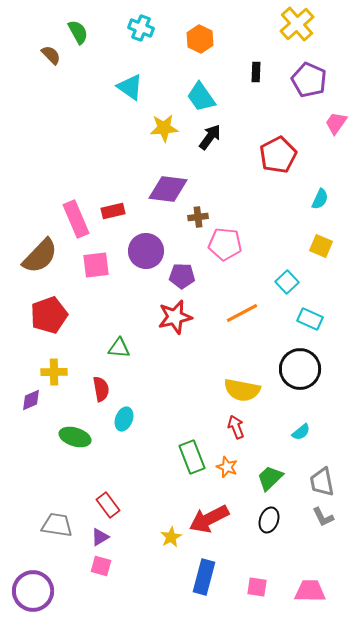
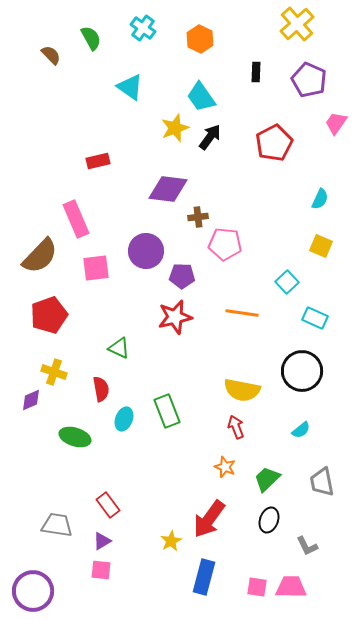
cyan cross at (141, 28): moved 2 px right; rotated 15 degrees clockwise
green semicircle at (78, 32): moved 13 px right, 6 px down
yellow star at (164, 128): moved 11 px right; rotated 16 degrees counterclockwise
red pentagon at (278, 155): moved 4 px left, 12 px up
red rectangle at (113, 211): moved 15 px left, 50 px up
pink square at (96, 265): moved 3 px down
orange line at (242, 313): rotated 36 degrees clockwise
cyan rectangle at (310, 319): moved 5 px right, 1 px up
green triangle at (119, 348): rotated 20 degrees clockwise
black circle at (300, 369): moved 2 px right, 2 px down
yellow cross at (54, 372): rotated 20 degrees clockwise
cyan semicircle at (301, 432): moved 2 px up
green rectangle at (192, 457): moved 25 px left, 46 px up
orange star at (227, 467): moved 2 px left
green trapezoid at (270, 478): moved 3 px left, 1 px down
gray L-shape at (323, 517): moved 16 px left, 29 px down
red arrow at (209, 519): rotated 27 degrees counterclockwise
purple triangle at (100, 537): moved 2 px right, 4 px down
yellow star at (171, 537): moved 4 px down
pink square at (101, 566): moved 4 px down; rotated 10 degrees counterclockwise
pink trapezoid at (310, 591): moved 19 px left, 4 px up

-------

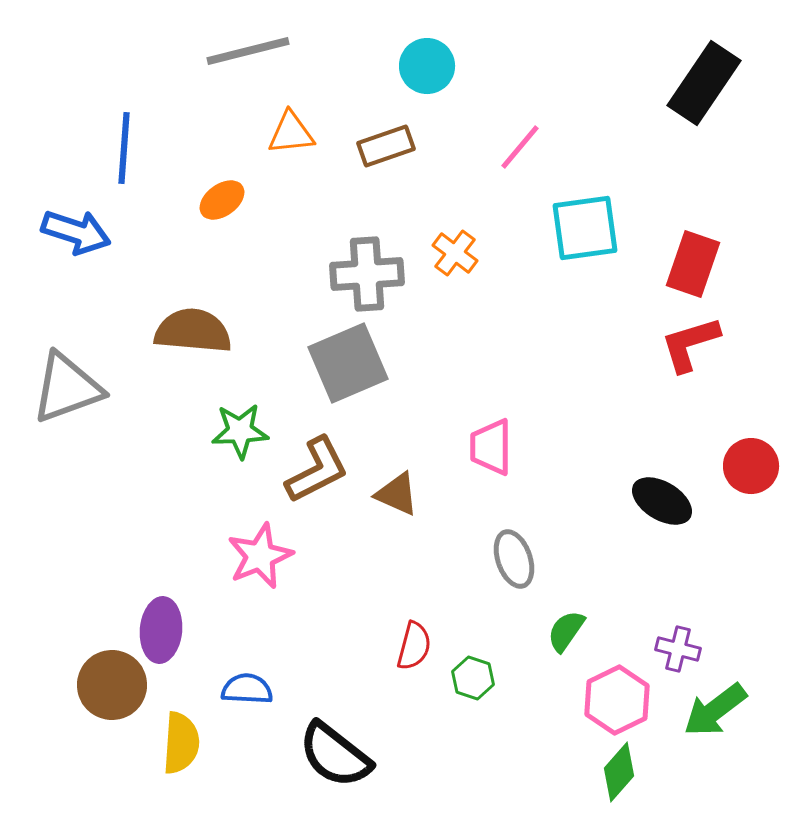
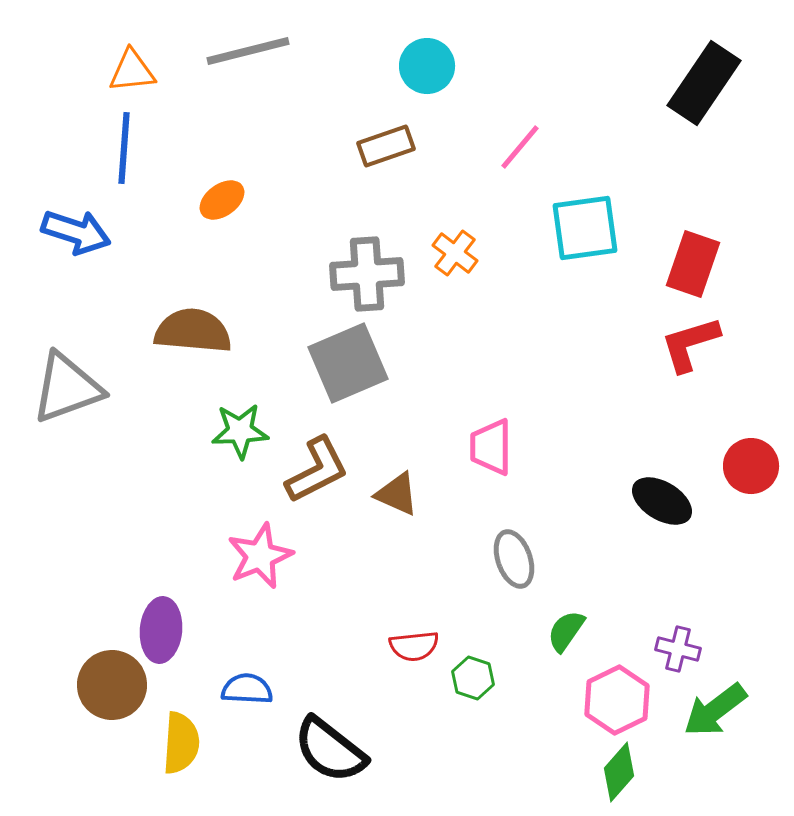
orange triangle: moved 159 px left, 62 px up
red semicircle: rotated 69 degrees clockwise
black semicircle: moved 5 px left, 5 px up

-------

Within the material above, transcribe exactly the lines that run from the line holding "cyan cross at" through the line holding "pink trapezoid at".

Expected output:
cyan cross at (141, 28): moved 2 px right; rotated 15 degrees clockwise
green semicircle at (78, 32): moved 13 px right, 6 px down
yellow star at (164, 128): moved 11 px right; rotated 16 degrees counterclockwise
red pentagon at (278, 155): moved 4 px left, 12 px up
red rectangle at (113, 211): moved 15 px left, 50 px up
pink square at (96, 265): moved 3 px down
orange line at (242, 313): rotated 36 degrees clockwise
cyan rectangle at (310, 319): moved 5 px right, 1 px up
green triangle at (119, 348): rotated 20 degrees clockwise
black circle at (300, 369): moved 2 px right, 2 px down
yellow cross at (54, 372): rotated 20 degrees clockwise
cyan semicircle at (301, 432): moved 2 px up
green rectangle at (192, 457): moved 25 px left, 46 px up
orange star at (227, 467): moved 2 px left
green trapezoid at (270, 478): moved 3 px left, 1 px down
gray L-shape at (323, 517): moved 16 px left, 29 px down
red arrow at (209, 519): rotated 27 degrees counterclockwise
purple triangle at (100, 537): moved 2 px right, 4 px down
yellow star at (171, 537): moved 4 px down
pink square at (101, 566): moved 4 px down; rotated 10 degrees counterclockwise
pink trapezoid at (310, 591): moved 19 px left, 4 px up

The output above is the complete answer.